:: Task brief ::
Quote the records below word for word, please, from the very first line through the one that contains "The Schachtel [braun]", and nothing beyond it.
========================
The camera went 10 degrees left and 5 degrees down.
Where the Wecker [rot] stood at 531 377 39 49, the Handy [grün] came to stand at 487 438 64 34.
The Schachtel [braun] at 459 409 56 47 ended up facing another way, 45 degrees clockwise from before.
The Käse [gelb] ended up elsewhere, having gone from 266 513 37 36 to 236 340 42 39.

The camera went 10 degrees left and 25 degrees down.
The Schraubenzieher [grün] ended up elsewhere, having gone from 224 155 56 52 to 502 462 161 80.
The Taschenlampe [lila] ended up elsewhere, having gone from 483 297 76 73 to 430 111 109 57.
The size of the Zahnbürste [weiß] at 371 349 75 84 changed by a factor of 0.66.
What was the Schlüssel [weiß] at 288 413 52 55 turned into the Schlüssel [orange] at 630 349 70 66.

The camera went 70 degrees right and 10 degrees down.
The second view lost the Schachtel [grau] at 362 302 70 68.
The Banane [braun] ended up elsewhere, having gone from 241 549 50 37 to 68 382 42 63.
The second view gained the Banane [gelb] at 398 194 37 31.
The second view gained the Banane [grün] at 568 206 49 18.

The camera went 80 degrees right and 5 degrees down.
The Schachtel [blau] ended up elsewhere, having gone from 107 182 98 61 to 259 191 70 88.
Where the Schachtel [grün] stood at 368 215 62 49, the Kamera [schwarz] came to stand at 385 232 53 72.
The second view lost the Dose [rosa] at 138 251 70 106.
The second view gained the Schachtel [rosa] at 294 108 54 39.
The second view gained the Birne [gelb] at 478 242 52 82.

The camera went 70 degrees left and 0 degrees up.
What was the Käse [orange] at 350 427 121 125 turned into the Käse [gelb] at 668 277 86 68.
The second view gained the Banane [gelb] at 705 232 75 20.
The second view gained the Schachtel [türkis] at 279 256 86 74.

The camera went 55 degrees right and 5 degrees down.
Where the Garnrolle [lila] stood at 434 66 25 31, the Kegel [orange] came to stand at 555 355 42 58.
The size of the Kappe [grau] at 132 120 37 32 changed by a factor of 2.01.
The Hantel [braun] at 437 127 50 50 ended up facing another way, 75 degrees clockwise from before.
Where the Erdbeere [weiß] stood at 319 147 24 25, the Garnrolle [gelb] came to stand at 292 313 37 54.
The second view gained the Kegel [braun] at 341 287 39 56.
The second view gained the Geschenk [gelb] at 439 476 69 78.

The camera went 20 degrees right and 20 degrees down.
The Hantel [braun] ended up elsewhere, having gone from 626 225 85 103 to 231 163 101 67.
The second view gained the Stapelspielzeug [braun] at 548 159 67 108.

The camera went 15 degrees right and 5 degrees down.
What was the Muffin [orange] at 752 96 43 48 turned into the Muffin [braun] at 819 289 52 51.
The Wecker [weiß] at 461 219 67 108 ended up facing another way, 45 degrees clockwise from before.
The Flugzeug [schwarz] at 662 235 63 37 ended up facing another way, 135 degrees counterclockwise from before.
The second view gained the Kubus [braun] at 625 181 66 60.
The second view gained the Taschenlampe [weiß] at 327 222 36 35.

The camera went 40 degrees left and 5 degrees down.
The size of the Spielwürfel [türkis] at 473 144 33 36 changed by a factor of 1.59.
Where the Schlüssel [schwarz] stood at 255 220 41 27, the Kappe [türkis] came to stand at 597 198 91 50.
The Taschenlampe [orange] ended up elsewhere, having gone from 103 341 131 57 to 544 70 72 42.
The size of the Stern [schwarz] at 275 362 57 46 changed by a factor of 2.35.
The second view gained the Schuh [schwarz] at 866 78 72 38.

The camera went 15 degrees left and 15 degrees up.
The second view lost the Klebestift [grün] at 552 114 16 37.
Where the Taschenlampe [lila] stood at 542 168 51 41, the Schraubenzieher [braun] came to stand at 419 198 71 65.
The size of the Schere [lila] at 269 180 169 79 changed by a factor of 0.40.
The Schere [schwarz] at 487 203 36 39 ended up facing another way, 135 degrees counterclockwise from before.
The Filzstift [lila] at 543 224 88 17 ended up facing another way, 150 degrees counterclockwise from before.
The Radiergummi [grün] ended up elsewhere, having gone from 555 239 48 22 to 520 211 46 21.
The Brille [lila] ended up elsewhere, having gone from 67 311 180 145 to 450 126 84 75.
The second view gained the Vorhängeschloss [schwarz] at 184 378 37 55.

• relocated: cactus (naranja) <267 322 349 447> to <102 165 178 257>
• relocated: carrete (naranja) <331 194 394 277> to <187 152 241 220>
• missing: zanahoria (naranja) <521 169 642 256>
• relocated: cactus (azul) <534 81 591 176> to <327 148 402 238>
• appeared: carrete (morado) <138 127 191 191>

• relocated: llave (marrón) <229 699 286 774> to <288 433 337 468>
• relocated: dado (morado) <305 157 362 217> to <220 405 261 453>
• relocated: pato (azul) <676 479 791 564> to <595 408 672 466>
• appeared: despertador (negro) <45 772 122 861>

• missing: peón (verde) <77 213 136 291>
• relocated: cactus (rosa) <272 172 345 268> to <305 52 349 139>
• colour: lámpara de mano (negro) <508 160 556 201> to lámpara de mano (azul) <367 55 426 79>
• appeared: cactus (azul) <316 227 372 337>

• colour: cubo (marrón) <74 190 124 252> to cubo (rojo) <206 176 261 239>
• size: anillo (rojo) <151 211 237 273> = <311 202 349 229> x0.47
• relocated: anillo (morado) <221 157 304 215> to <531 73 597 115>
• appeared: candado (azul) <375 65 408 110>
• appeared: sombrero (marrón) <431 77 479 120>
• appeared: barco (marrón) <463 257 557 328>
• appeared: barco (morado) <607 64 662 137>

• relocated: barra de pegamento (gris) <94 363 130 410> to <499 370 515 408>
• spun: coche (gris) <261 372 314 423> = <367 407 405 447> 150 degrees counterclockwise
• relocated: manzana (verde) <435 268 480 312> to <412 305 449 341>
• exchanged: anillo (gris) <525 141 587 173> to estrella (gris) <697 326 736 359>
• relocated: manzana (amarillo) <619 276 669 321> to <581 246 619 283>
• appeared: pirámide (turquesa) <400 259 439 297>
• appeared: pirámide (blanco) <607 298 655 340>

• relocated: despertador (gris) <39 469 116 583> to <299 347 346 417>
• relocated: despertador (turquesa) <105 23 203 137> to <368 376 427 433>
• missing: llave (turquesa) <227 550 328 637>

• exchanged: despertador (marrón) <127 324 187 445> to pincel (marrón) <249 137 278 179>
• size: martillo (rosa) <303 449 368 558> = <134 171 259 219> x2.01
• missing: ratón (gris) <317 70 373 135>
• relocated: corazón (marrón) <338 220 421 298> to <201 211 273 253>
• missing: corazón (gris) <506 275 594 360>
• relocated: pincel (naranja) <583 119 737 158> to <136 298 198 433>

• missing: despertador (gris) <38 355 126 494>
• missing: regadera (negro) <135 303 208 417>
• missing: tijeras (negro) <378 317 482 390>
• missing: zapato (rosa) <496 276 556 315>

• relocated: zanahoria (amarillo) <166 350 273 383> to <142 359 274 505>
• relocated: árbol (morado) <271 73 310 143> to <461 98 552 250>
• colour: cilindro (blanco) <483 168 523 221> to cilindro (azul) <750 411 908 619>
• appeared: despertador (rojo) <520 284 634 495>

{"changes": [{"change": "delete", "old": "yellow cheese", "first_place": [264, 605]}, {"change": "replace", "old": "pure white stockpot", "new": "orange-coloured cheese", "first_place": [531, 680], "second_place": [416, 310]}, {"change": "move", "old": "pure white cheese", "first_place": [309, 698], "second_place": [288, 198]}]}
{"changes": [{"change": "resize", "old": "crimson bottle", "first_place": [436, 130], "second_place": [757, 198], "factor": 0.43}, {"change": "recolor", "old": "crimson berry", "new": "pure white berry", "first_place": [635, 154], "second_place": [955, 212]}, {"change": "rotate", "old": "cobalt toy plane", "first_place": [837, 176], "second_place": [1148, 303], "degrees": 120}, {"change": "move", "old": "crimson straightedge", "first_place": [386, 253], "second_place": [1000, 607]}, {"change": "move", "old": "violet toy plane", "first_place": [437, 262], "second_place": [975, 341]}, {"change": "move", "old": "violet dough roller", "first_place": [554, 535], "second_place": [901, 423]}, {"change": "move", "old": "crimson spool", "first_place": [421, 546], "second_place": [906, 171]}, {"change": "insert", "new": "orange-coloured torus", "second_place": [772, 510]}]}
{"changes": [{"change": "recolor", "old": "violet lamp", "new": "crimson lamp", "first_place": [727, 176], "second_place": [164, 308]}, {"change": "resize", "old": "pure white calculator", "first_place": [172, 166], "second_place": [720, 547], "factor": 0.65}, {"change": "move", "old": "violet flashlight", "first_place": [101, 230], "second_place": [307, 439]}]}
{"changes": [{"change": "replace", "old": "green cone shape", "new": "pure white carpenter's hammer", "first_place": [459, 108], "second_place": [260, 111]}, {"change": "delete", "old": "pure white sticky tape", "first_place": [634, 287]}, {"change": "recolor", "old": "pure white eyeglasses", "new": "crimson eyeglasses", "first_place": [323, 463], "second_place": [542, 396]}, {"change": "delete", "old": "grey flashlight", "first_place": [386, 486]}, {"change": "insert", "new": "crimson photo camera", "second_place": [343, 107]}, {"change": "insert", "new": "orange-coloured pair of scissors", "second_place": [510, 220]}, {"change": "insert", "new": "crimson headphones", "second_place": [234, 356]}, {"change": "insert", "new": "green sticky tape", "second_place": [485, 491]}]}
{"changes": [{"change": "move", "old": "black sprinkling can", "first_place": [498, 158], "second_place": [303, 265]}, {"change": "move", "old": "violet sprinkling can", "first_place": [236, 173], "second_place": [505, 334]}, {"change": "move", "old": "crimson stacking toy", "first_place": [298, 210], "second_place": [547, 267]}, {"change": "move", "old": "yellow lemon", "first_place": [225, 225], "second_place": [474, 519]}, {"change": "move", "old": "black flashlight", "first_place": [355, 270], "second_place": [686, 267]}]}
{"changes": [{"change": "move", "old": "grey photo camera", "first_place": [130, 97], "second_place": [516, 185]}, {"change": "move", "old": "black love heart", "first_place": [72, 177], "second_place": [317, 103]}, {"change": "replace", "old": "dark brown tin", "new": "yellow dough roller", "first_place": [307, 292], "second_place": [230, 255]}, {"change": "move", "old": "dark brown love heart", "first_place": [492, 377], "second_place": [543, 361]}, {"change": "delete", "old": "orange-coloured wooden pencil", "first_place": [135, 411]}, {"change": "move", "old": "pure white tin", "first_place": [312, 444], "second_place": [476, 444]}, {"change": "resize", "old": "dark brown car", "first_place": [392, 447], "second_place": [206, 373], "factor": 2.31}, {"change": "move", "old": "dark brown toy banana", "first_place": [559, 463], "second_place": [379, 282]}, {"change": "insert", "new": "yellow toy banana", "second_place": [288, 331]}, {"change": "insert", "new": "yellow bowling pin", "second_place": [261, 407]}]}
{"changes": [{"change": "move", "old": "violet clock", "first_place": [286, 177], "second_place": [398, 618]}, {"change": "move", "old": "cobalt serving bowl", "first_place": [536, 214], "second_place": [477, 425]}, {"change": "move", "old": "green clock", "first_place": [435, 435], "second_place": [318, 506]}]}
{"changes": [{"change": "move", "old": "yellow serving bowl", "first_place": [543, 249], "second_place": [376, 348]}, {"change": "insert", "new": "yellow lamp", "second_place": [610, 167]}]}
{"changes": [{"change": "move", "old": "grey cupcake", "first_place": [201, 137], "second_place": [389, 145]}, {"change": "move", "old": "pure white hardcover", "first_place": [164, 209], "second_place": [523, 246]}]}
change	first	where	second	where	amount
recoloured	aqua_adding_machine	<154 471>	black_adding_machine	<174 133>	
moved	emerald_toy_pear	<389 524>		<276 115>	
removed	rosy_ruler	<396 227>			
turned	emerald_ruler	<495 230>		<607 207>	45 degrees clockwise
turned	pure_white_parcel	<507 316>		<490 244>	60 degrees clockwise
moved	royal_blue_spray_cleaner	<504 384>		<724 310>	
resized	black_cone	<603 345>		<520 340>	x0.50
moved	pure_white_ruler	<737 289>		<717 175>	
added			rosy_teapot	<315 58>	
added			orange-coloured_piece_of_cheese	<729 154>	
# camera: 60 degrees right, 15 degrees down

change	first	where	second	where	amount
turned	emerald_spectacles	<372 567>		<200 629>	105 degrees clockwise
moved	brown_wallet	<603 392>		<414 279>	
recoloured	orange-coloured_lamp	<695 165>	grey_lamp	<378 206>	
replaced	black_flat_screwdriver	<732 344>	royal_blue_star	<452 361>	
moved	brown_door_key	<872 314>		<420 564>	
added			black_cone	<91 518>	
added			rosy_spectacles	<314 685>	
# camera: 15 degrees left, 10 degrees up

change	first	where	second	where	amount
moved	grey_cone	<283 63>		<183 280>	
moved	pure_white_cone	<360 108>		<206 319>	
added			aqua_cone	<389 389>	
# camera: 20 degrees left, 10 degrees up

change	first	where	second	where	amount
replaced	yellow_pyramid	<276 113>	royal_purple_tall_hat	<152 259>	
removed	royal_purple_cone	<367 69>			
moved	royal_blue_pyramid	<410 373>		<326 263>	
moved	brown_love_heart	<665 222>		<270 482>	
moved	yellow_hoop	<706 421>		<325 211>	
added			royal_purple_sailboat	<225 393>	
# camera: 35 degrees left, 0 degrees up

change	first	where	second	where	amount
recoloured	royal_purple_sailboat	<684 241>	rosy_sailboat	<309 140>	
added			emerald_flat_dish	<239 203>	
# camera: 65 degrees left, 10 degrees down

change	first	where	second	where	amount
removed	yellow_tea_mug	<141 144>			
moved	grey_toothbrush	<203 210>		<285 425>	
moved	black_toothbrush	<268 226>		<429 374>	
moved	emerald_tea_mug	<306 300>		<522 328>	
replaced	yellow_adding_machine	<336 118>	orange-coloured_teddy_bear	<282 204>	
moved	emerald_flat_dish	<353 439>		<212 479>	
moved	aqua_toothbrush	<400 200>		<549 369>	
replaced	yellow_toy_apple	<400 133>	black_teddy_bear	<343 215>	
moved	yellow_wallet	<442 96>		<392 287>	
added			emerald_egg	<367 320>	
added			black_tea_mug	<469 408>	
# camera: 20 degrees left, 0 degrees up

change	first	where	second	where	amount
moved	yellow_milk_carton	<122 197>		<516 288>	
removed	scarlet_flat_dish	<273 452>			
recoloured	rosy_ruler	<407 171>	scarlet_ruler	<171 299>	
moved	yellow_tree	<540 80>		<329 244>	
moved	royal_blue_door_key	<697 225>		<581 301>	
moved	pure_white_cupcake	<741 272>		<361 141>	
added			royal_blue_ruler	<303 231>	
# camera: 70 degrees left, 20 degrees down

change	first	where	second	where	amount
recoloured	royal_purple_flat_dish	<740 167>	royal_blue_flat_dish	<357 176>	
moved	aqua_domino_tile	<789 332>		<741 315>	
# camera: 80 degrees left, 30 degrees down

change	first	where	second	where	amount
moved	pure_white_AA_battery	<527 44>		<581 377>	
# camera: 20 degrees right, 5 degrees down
========================
:: Result for this exercise ::
The camera went 10 degrees left and 5 degrees down.
Where the Wecker [rot] stood at 531 377 39 49, the Handy [grün] came to stand at 487 438 64 34.
The Schachtel [braun] at 459 409 56 47 ended up facing another way, 45 degrees clockwise from before.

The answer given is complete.